***** GIVEN DATA

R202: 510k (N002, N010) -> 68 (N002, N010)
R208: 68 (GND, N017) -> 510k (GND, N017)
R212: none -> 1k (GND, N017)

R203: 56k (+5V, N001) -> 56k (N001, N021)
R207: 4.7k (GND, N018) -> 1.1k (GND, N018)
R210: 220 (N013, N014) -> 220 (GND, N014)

**********
***** GIVEN DATA

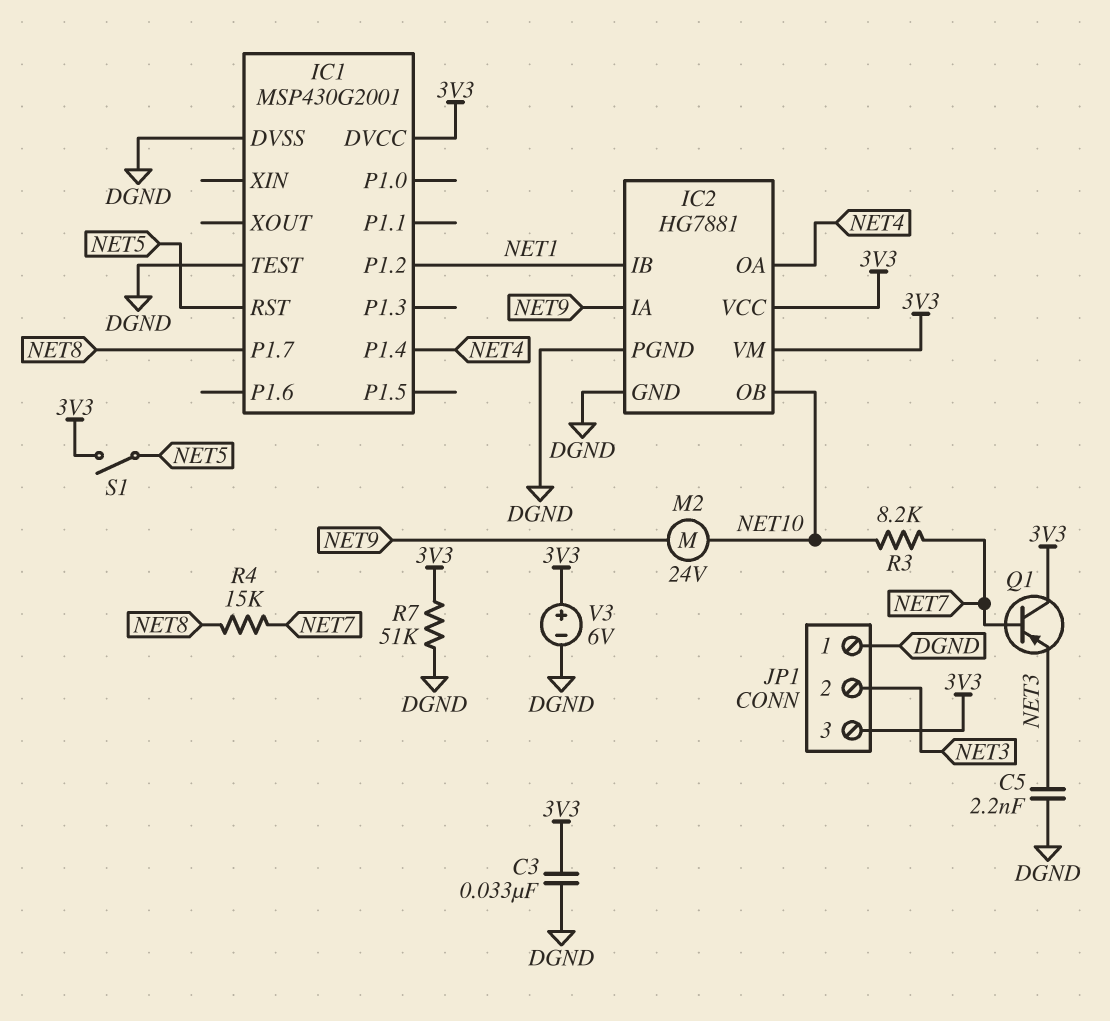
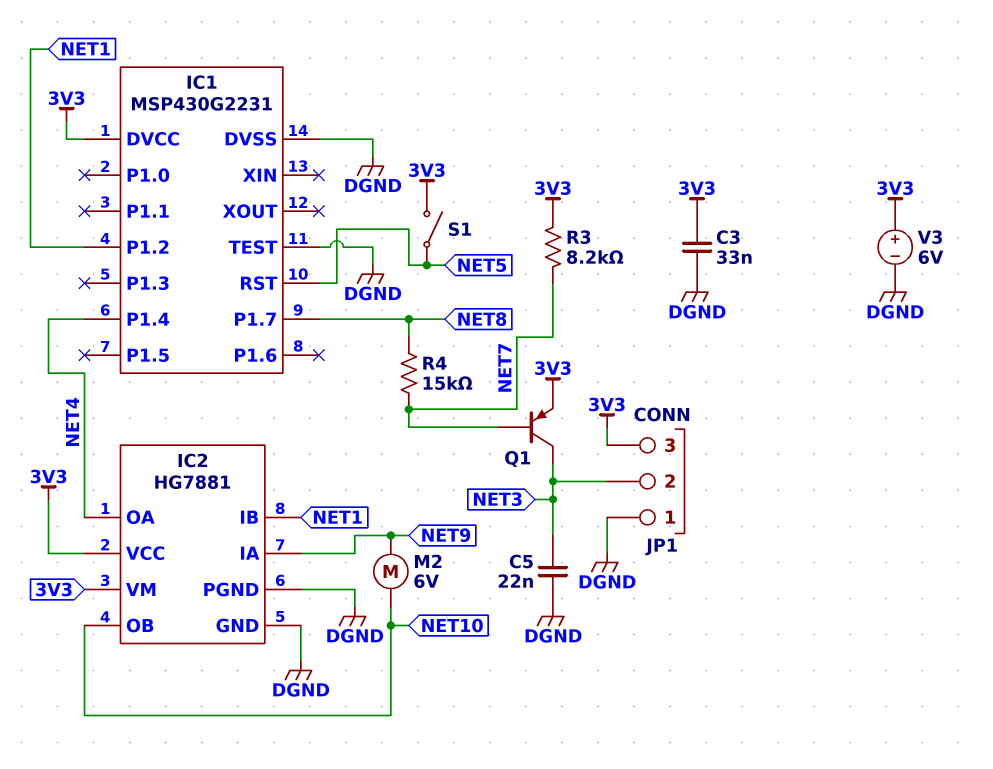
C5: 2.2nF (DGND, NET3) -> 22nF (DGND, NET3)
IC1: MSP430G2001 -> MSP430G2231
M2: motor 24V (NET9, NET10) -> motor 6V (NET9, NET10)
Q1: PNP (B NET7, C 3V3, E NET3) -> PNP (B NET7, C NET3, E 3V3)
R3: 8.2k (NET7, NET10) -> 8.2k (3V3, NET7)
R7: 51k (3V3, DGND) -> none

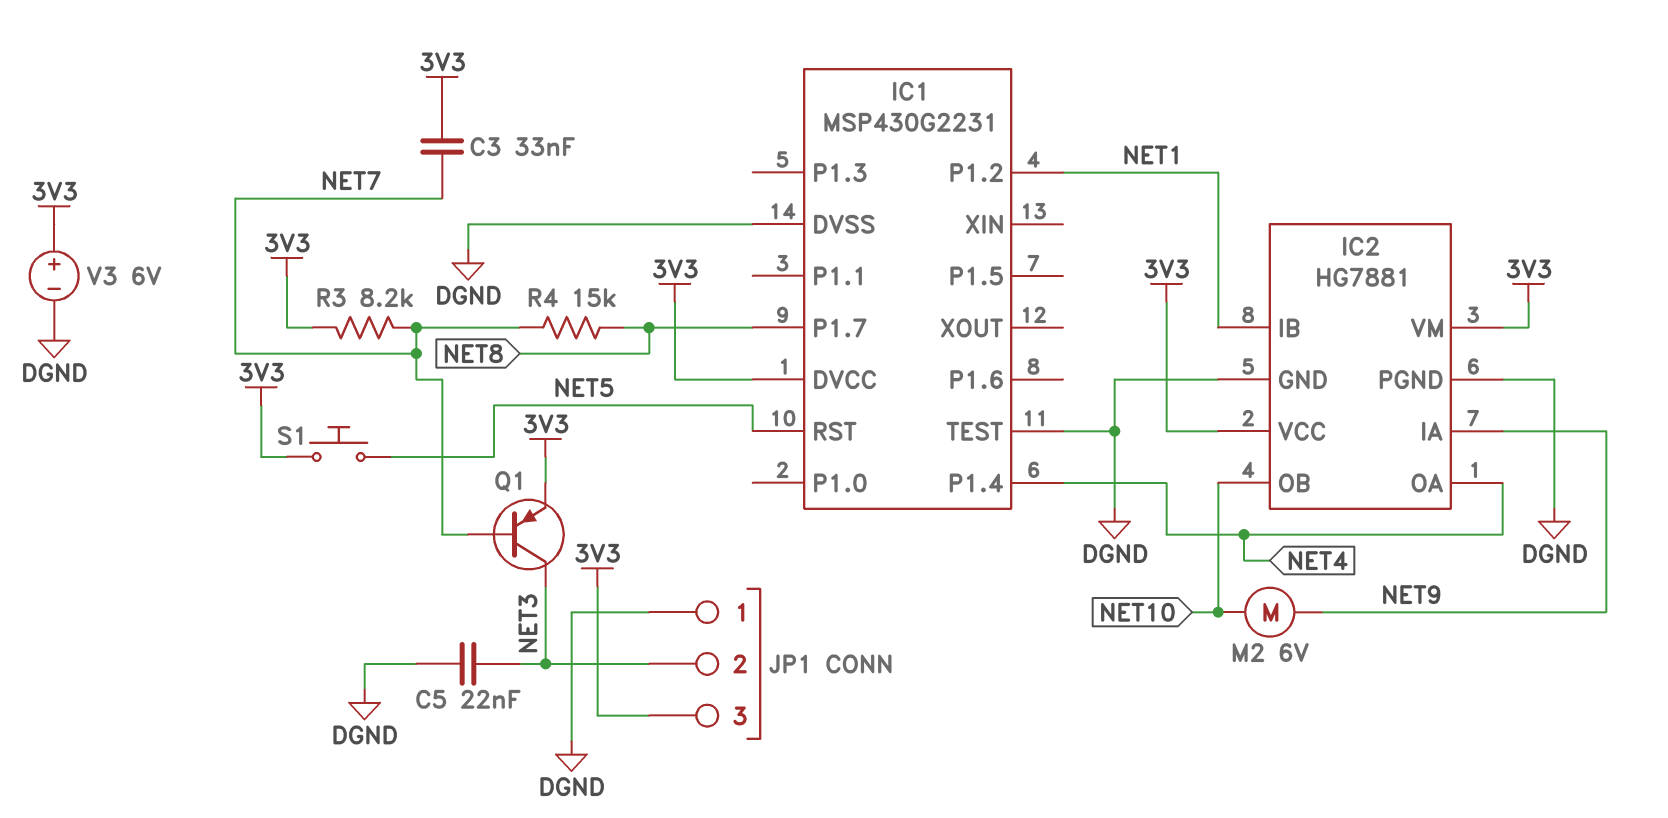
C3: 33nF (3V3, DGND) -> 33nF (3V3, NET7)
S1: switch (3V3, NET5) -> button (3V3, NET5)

**********

## [EXERCISE DETAILS]
Pull out each line of the records holding the string "none".

## [FINAL ANSWER]
R212: none -> 1k (GND, N017)
R7: 51k (3V3, DGND) -> none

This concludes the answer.